_Directions_
Copy every record below exactly as written, but leave out the pictures.
Supplied data below:
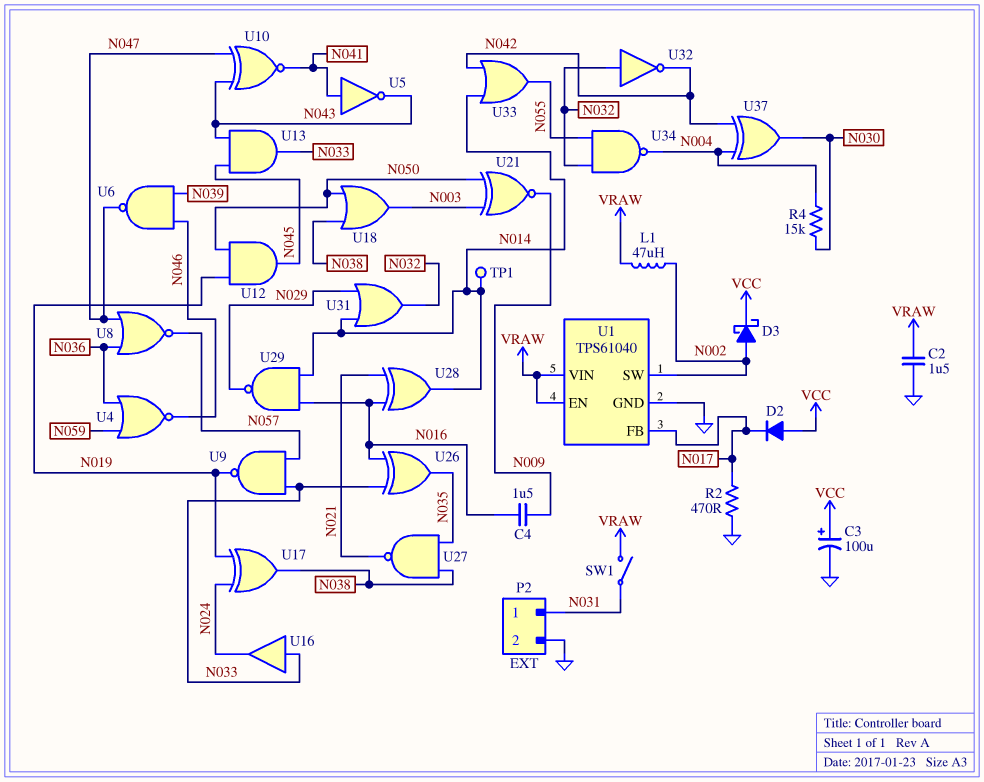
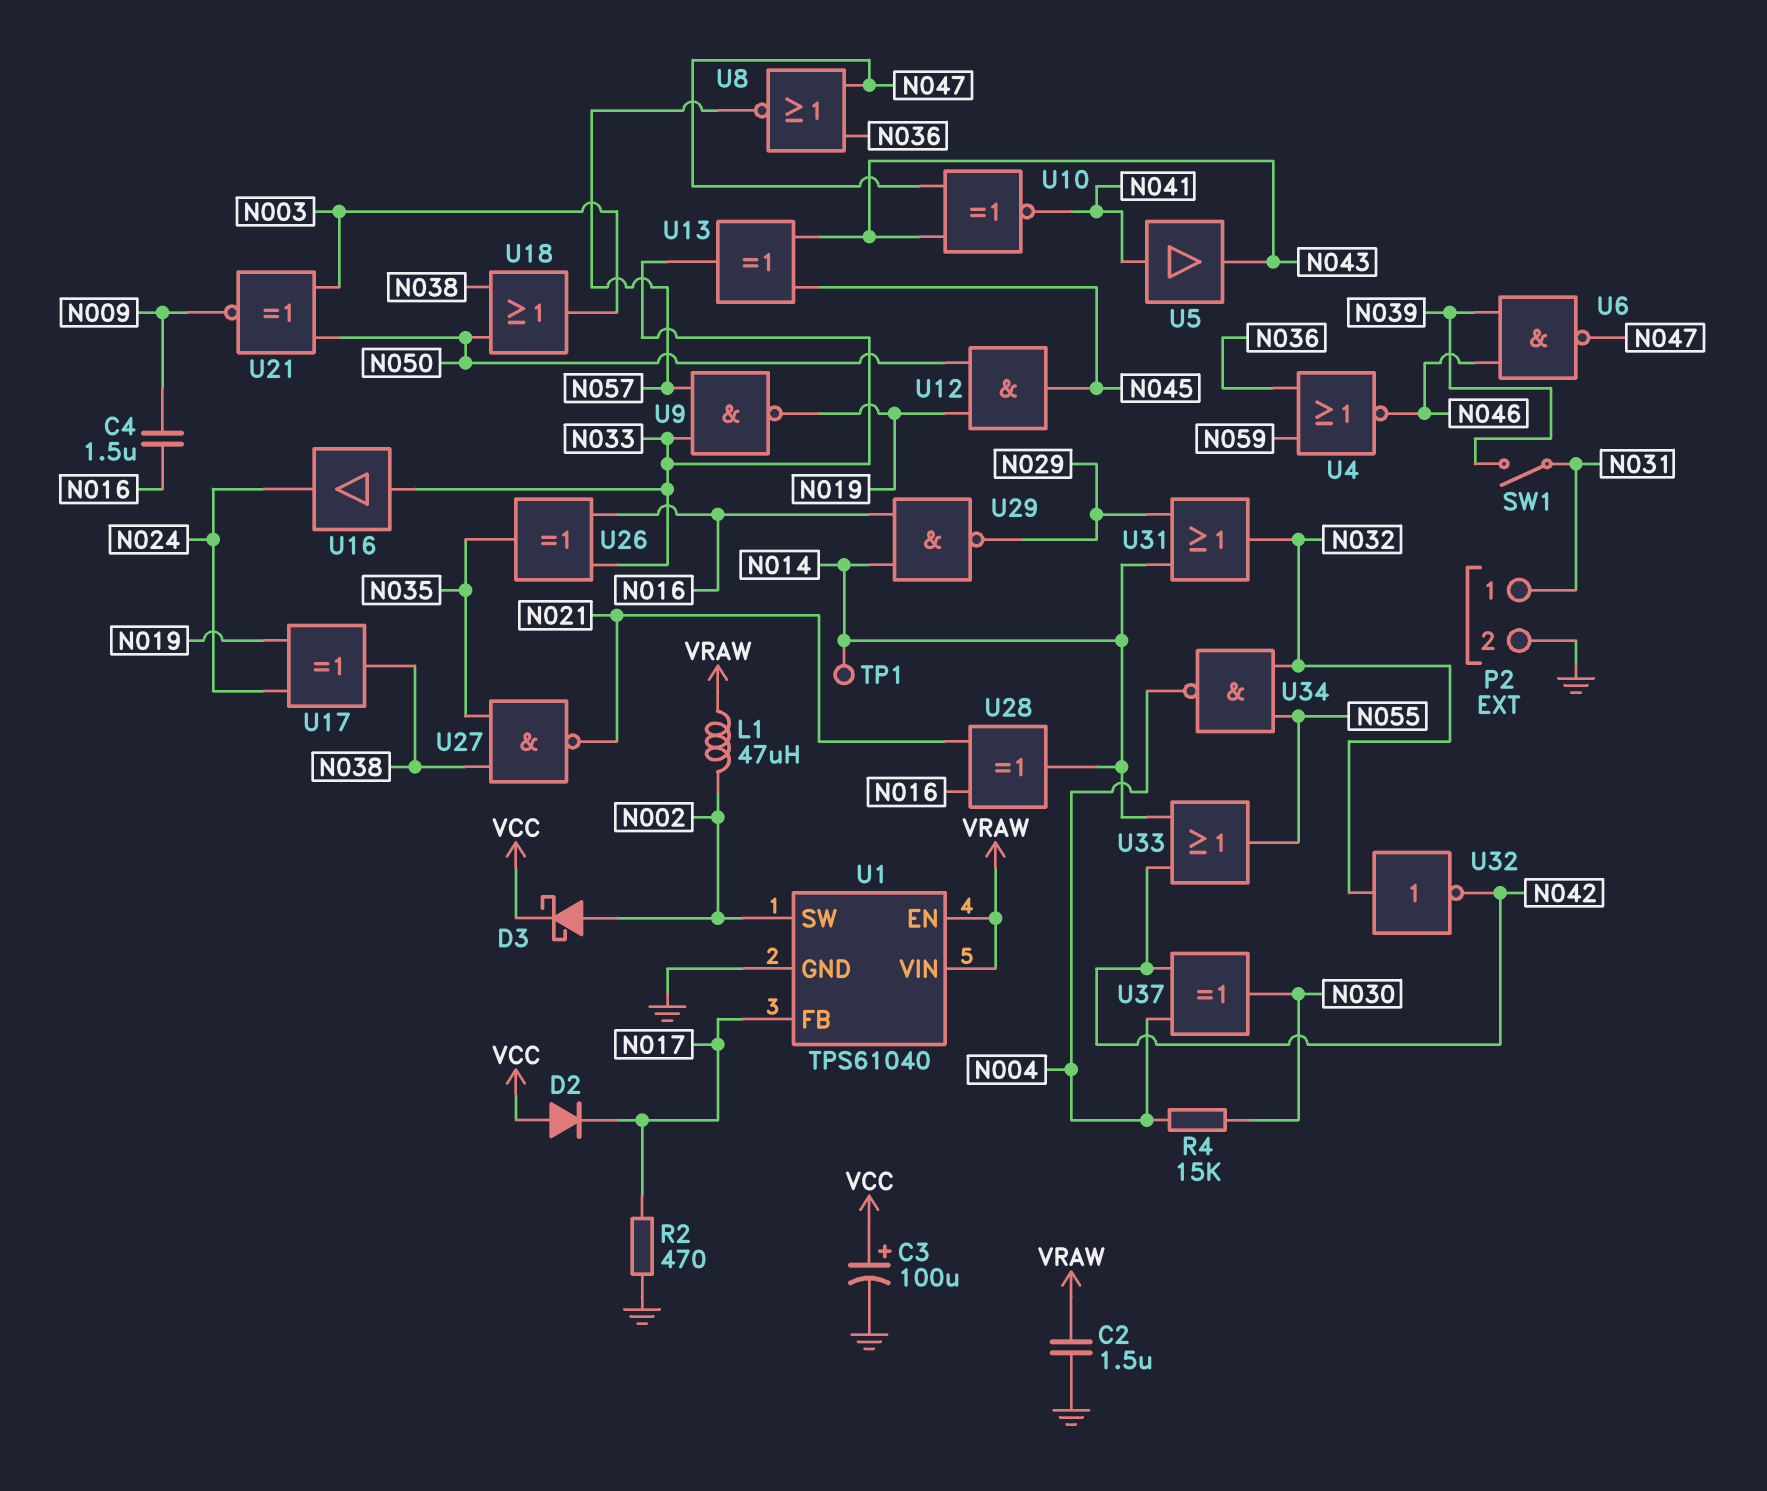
SW1: switch (N031, VRAW) -> switch (N031, N039)
U5: NOT (in N041, out N043) -> buffer (in N041, out N043)
U13: AND (in N043, in N045, out N033) -> XOR (in N043, in N045, out N033)

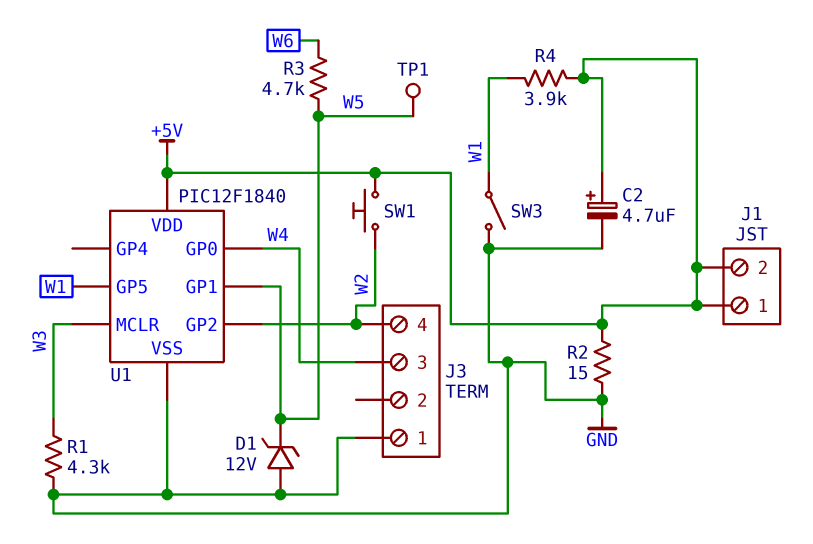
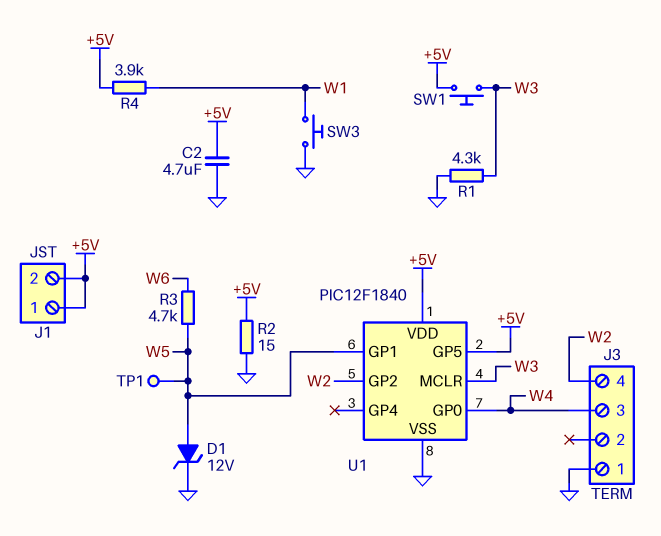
C2: 4.7uF (plus +5V, minus GND) -> 4.7uF (+5V, GND)
D1: zener 12V (A GND, K W5) -> zener 12V (A W5, K GND)
SW1: button (+5V, W2) -> button (+5V, W3)
SW3: switch (GND, W1) -> button (GND, W1)
U1 pin GP5: W1 -> +5V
End of Supplied data.
_Completed task_
SW1: switch (N031, VRAW) -> switch (N031, N039)
U5: NOT (in N041, out N043) -> buffer (in N041, out N043)
U13: AND (in N043, in N045, out N033) -> XOR (in N043, in N045, out N033)

C2: 4.7uF (plus +5V, minus GND) -> 4.7uF (+5V, GND)
D1: zener 12V (A GND, K W5) -> zener 12V (A W5, K GND)
SW1: button (+5V, W2) -> button (+5V, W3)
SW3: switch (GND, W1) -> button (GND, W1)
U1 pin GP5: W1 -> +5V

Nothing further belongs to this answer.